Problem description |
Each entry below should appear again exactly as written, without pictures.

Excerpted data |

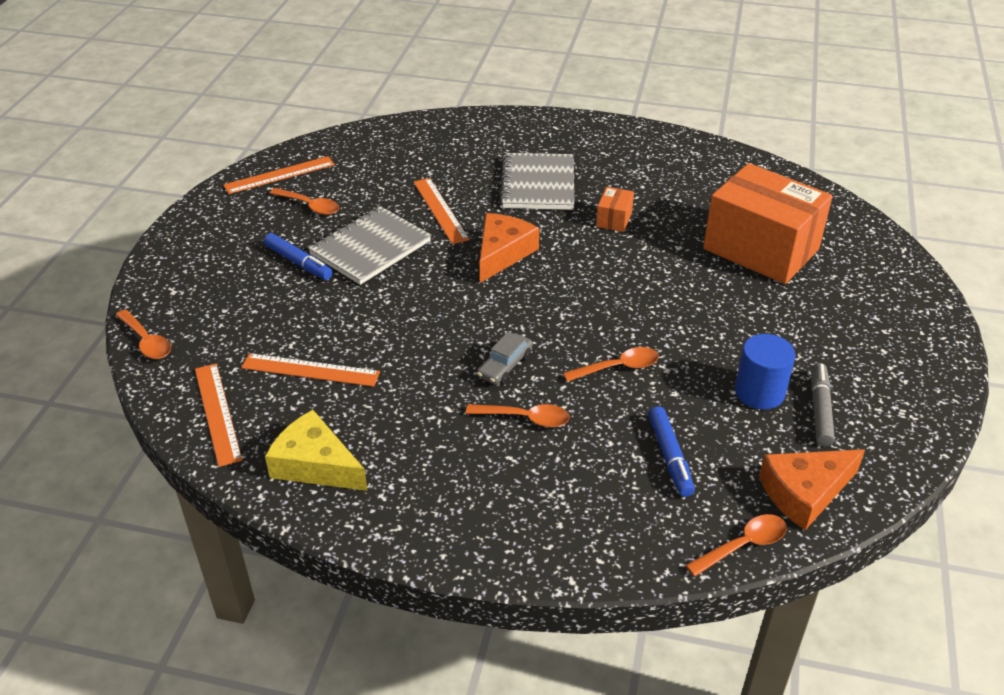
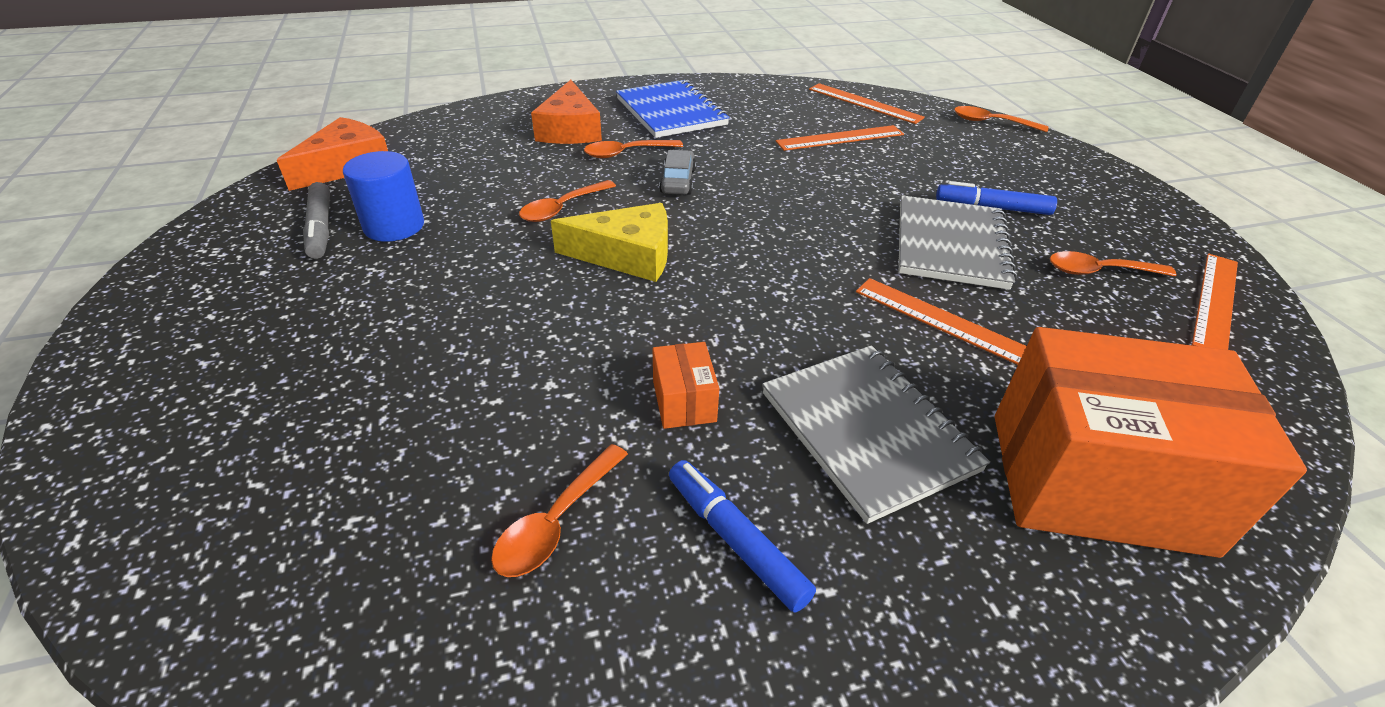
camera: 150 degrees right, 0 degrees up
(315, 465) = (758, 98): yellow cheese -> yellow cheese (627, 255)
(433, 472) = (671, 112): none -> blue notebook
(502, 253) = (795, 288): orange cheese -> orange cheese (570, 129)
(670, 456) = (480, 160): blue marker -> blue marker (736, 540)
(743, 545) = (404, 129): orange spoon -> orange spoon (556, 522)
(761, 249) = (399, 430): orange box -> orange box (1097, 481)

Exercise answer |
camera: 150 degrees right, 0 degrees up
(315, 465) = (758, 98): yellow cheese -> yellow cheese (627, 255)
(433, 472) = (671, 112): none -> blue notebook
(502, 253) = (795, 288): orange cheese -> orange cheese (570, 129)
(670, 456) = (480, 160): blue marker -> blue marker (736, 540)
(743, 545) = (404, 129): orange spoon -> orange spoon (556, 522)
(761, 249) = (399, 430): orange box -> orange box (1097, 481)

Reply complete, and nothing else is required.